PROBLEM REQUIREMENTS
Print the entries exactly; skip the pictures.
*** DATA ***
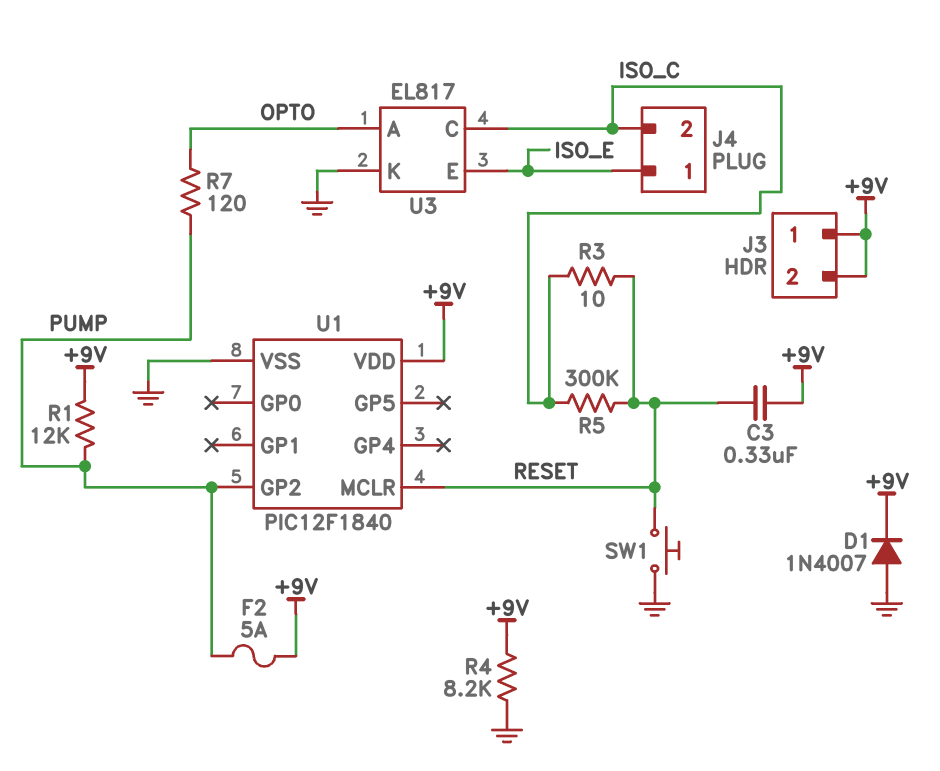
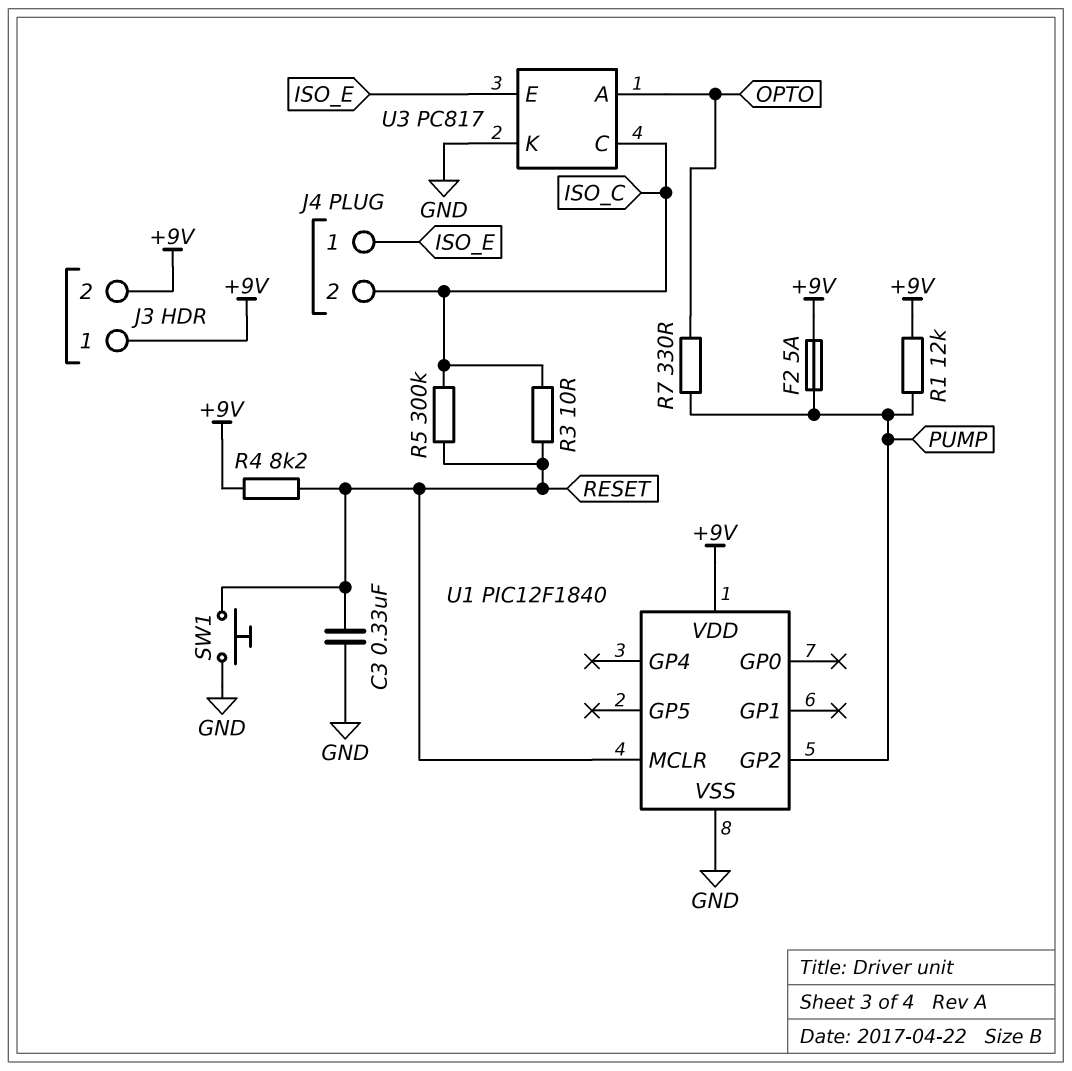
C3: 330nF (+9V, RESET) -> 330nF (GND, RESET)
D1: diode 1N4007 (A GND, K +9V) -> none
R4: 8.2k (+9V, GND) -> 8.2k (+9V, RESET)
R7: 120 (OPTO, PUMP) -> 330 (OPTO, PUMP)
U3: EL817 -> PC817

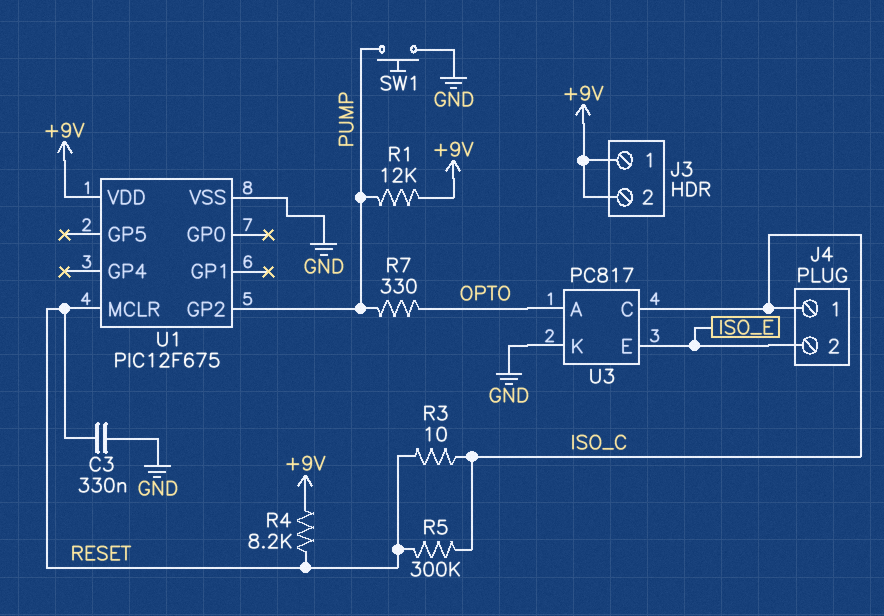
F2: 5A (+9V, PUMP) -> none
J4 pin 1: ISO_E -> ISO_C
J4 pin 2: ISO_C -> ISO_E
SW1: button (GND, RESET) -> button (GND, PUMP)
U1: PIC12F1840 -> PIC12F675

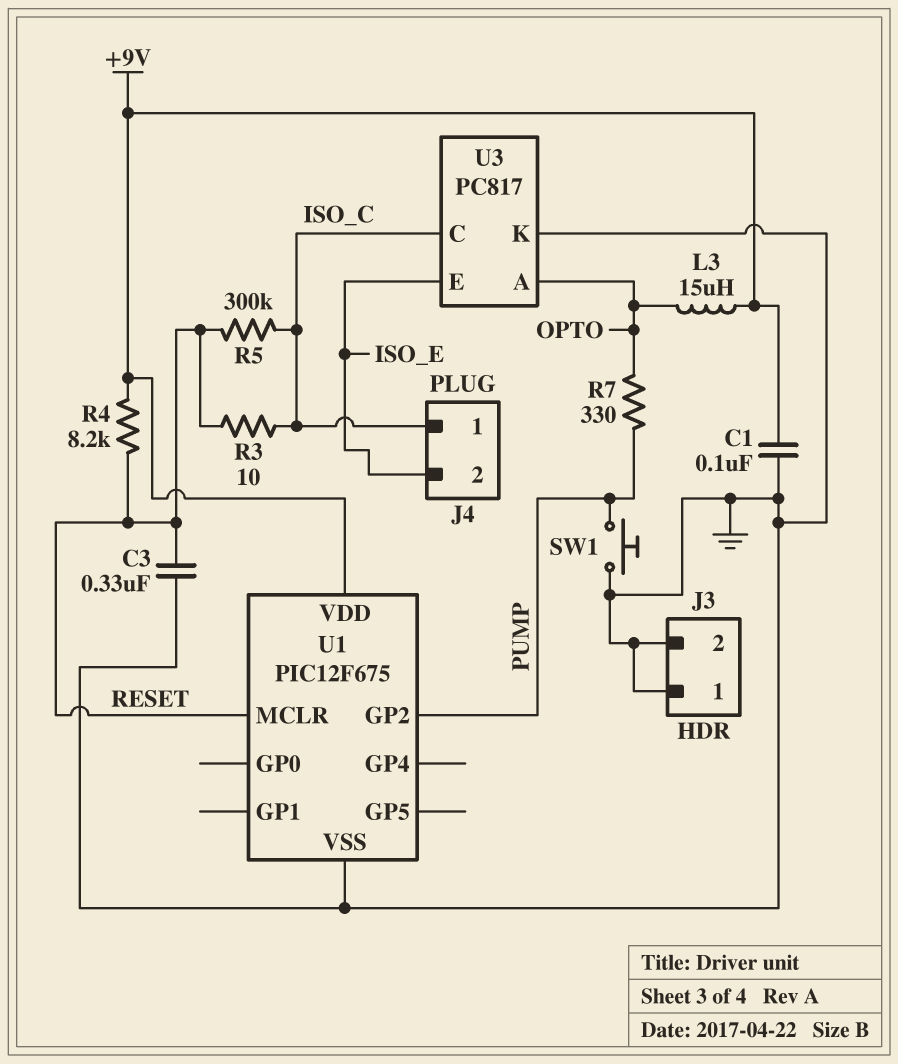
C1: none -> 100nF (+9V, GND)
J3 pin 1: +9V -> GND
J3 pin 2: +9V -> GND
L3: none -> 15uH (+9V, OPTO)
R1: 12k (+9V, PUMP) -> none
*** End of DATA ***
RESULT OF THE TASK
C3: 330nF (+9V, RESET) -> 330nF (GND, RESET)
D1: diode 1N4007 (A GND, K +9V) -> none
R4: 8.2k (+9V, GND) -> 8.2k (+9V, RESET)
R7: 120 (OPTO, PUMP) -> 330 (OPTO, PUMP)
U3: EL817 -> PC817

F2: 5A (+9V, PUMP) -> none
J4 pin 1: ISO_E -> ISO_C
J4 pin 2: ISO_C -> ISO_E
SW1: button (GND, RESET) -> button (GND, PUMP)
U1: PIC12F1840 -> PIC12F675

C1: none -> 100nF (+9V, GND)
J3 pin 1: +9V -> GND
J3 pin 2: +9V -> GND
L3: none -> 15uH (+9V, OPTO)
R1: 12k (+9V, PUMP) -> none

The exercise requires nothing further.